_Given data:_
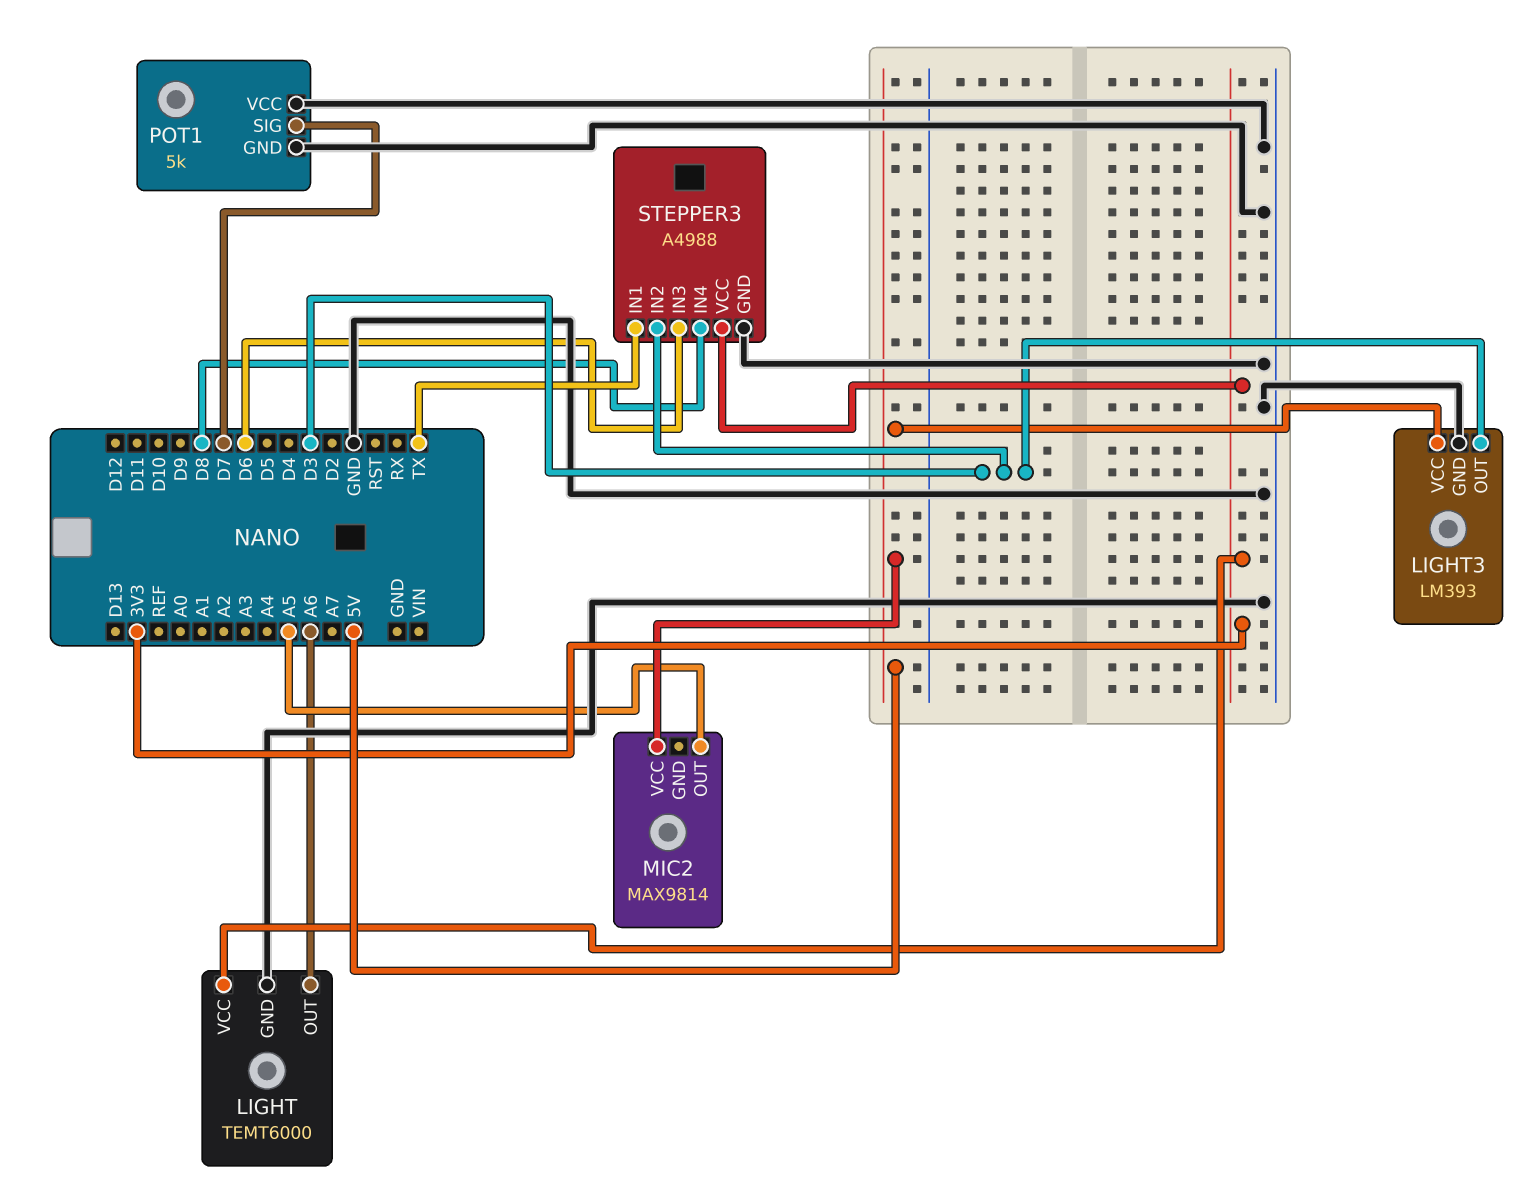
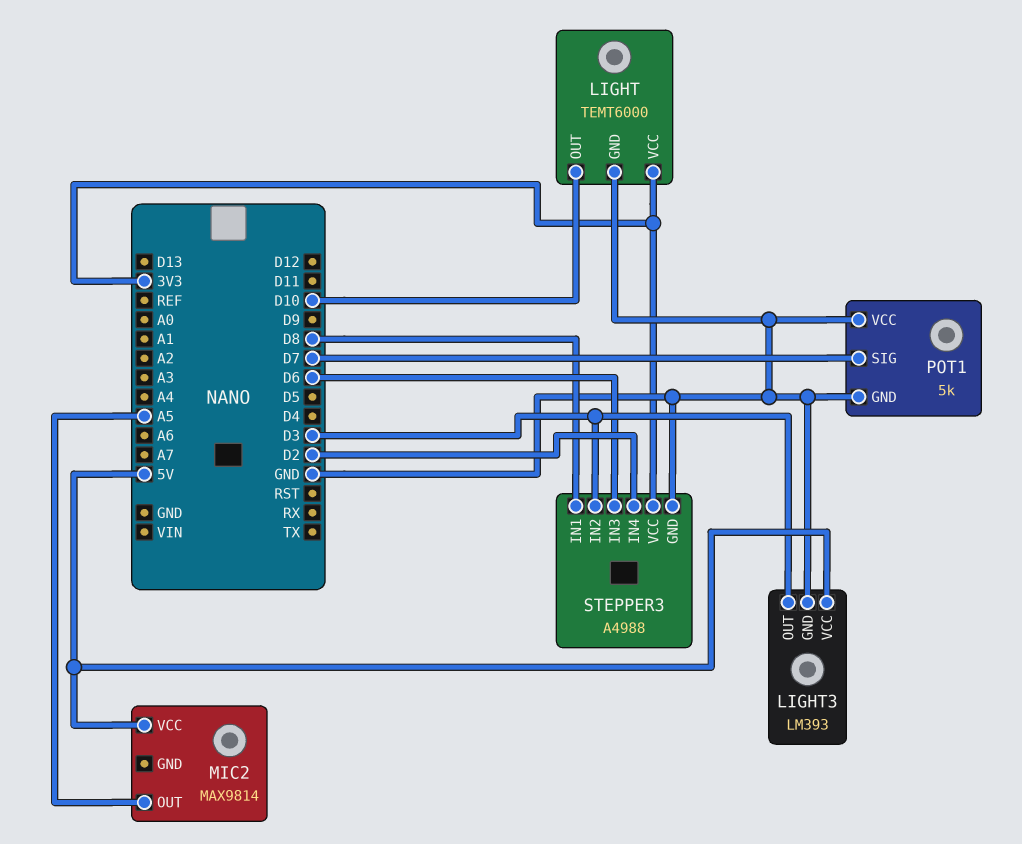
LIGHT pin OUT: A6 -> D10
STEPPER3 pin IN1: TX -> D8
STEPPER3 pin IN4: D8 -> D2

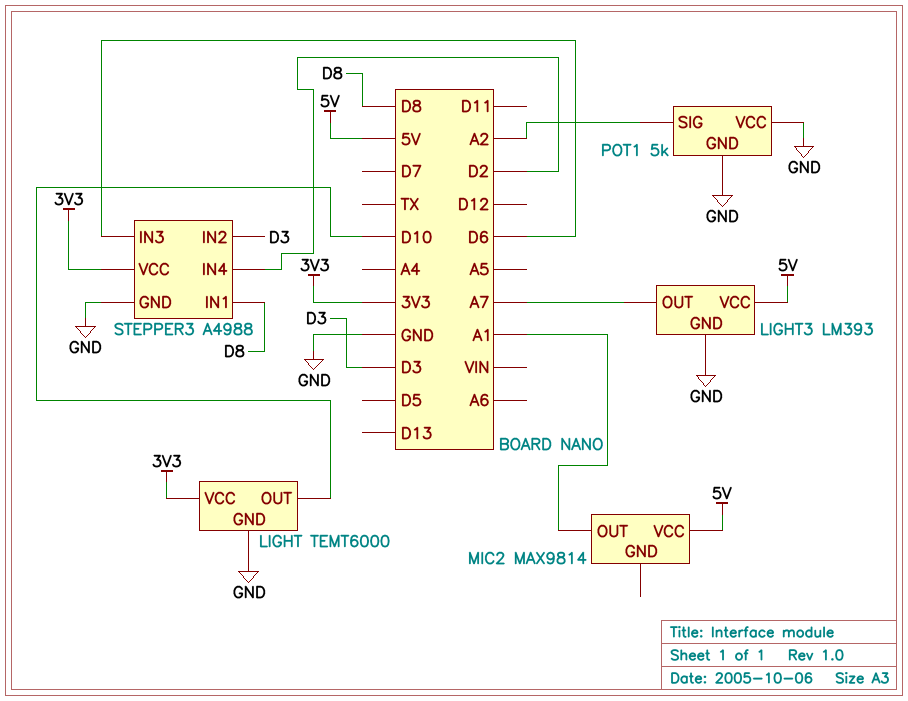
LIGHT3 pin OUT: D3 -> A7
MIC2 pin OUT: A5 -> A1
POT1 pin SIG: D7 -> A2

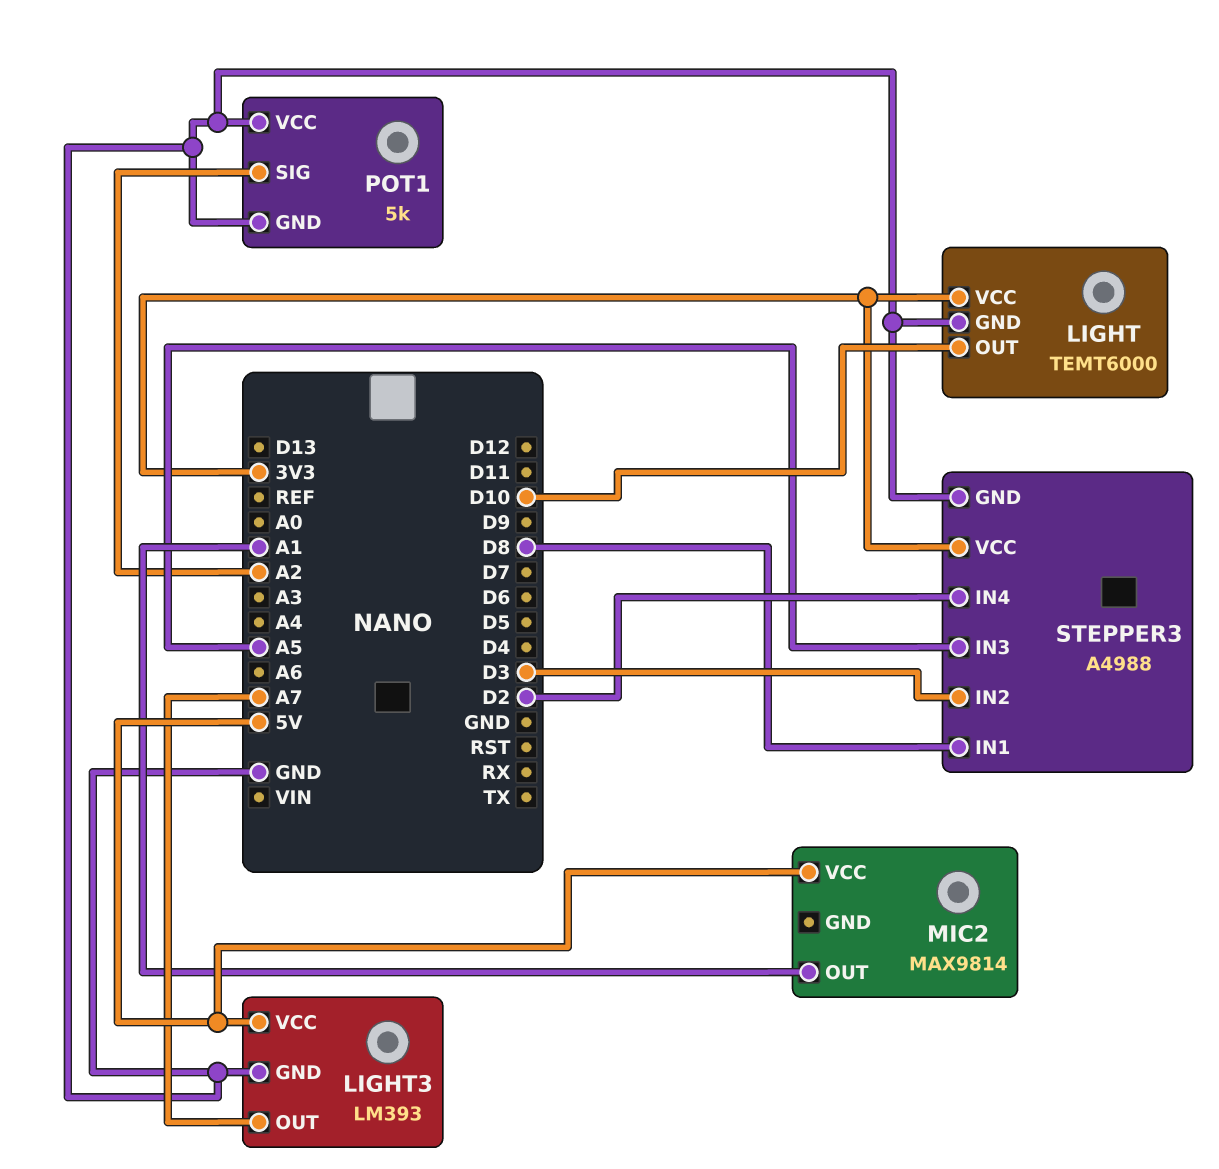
STEPPER3 pin IN3: D6 -> A5

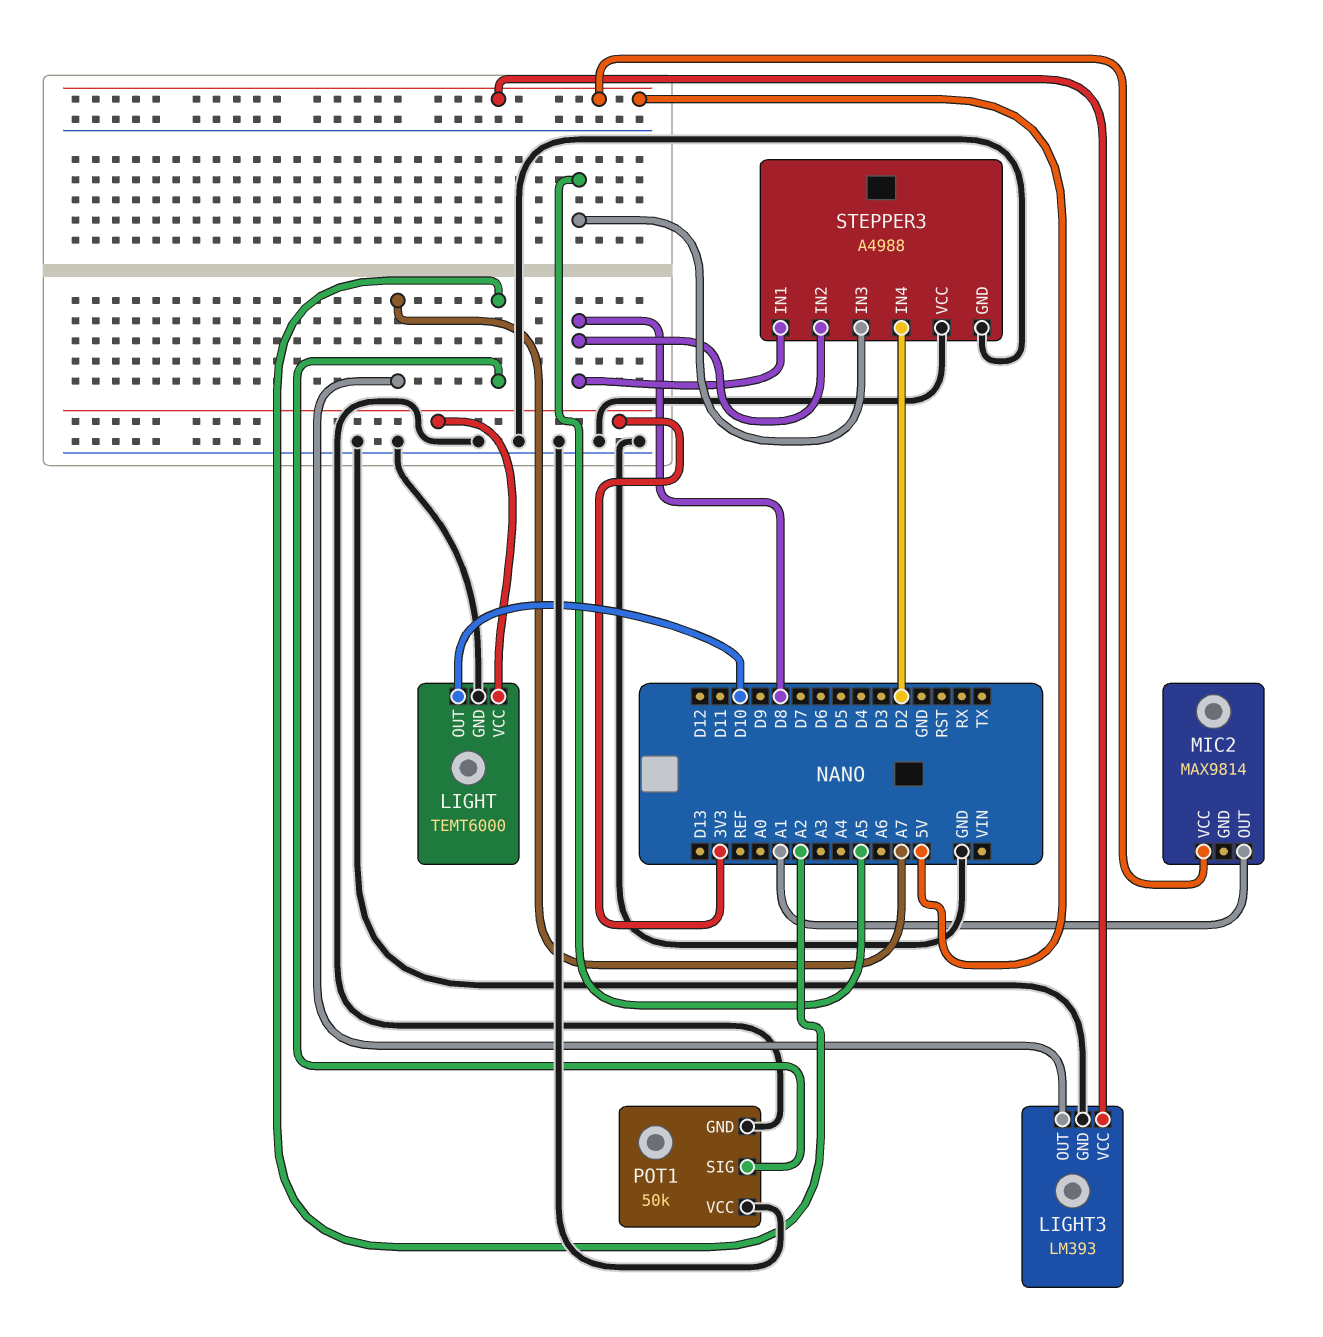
POT1: 5k -> 50k
STEPPER3 pin IN2: D3 -> D8
STEPPER3 pin VCC: 3V3 -> GND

_Prompt:_
In your copy of the data above, leave out the pictures and repeat everything else exactly.

_Output of the exercise:_
LIGHT pin OUT: A6 -> D10
STEPPER3 pin IN1: TX -> D8
STEPPER3 pin IN4: D8 -> D2

LIGHT3 pin OUT: D3 -> A7
MIC2 pin OUT: A5 -> A1
POT1 pin SIG: D7 -> A2

STEPPER3 pin IN3: D6 -> A5

POT1: 5k -> 50k
STEPPER3 pin IN2: D3 -> D8
STEPPER3 pin VCC: 3V3 -> GND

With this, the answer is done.